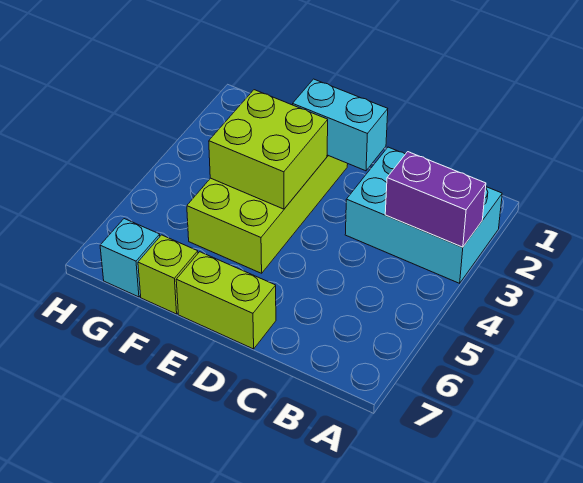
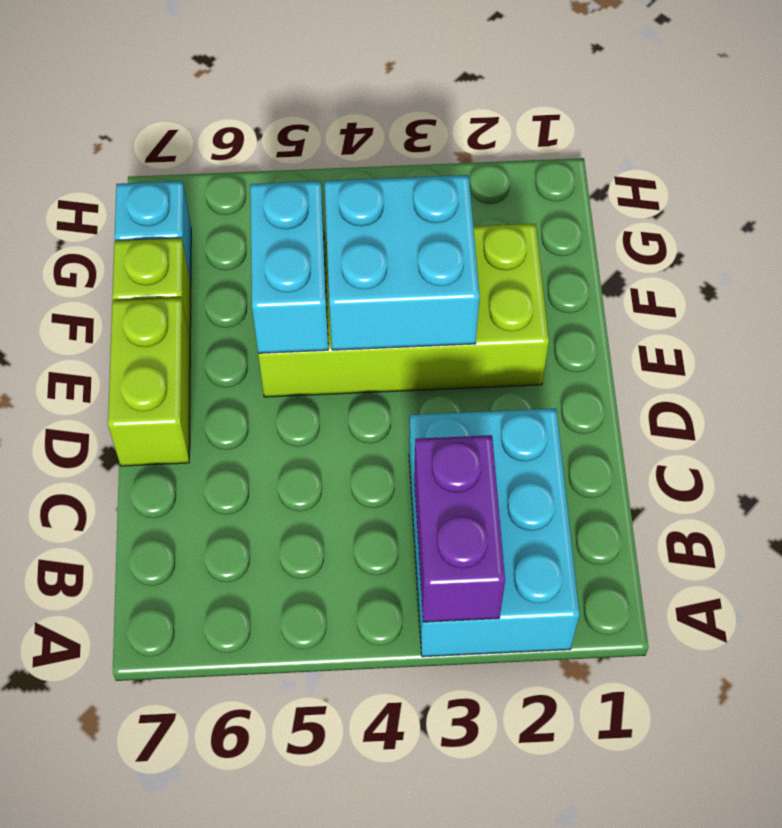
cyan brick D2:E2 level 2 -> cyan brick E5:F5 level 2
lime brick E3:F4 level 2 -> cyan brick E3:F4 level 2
==
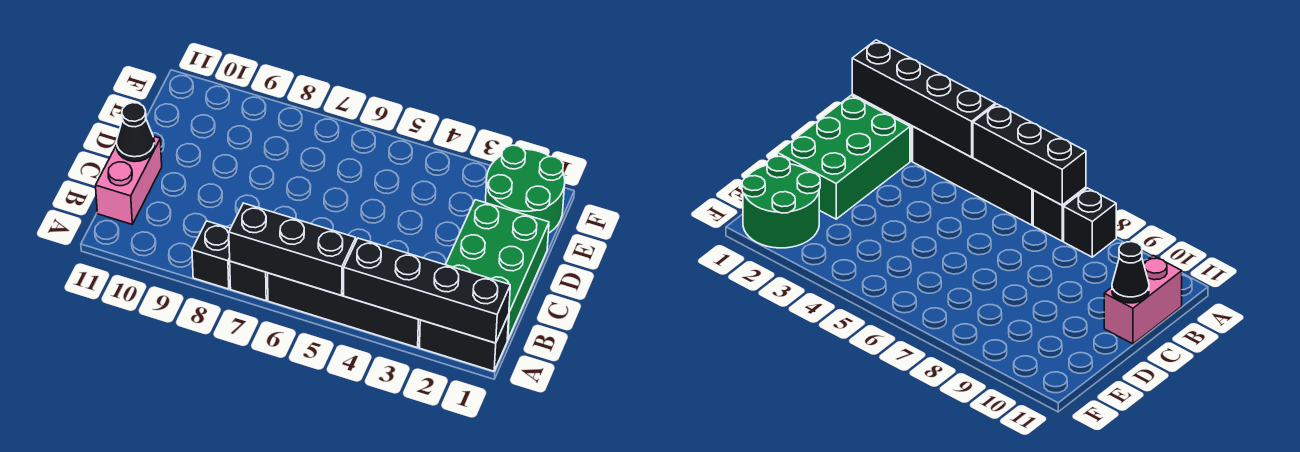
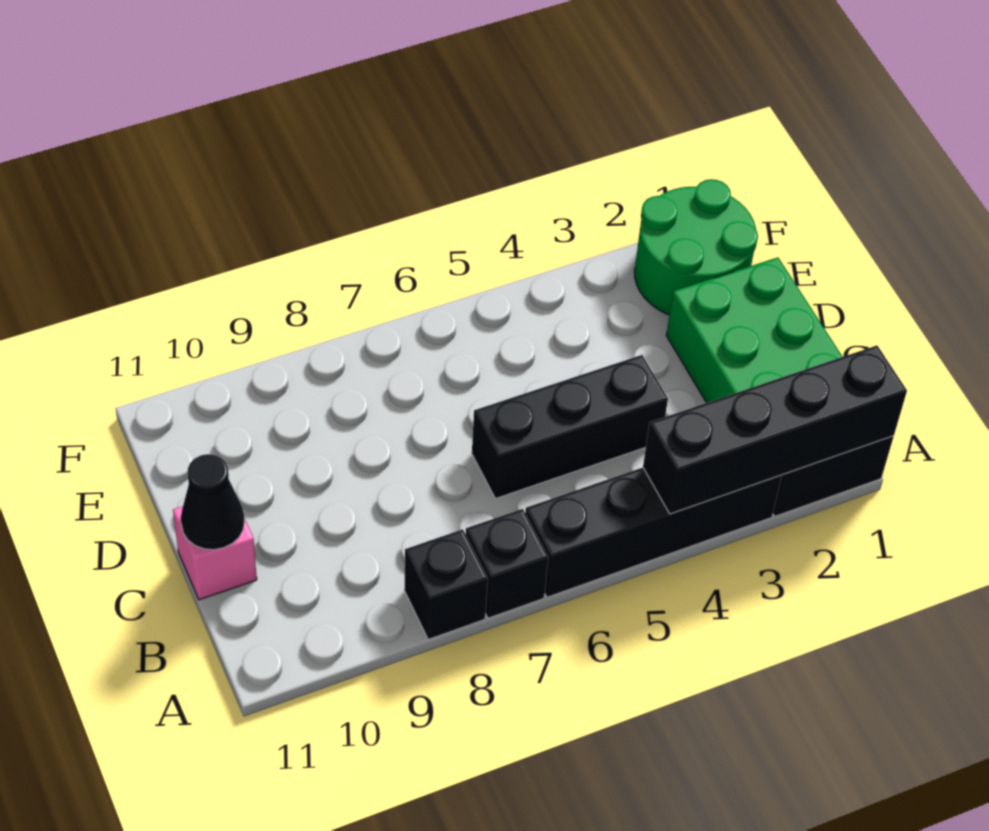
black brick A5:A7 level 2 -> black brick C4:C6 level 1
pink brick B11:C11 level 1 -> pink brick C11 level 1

■ **Work required**: Only the lines above starting at the one containing "cyan brick D2:E2" and ending at the one containing "lime brick E3:F4", both included, are to be returned, exactly as they read.

■ **Response to the task**:
cyan brick D2:E2 level 2 -> cyan brick E5:F5 level 2
lime brick E3:F4 level 2 -> cyan brick E3:F4 level 2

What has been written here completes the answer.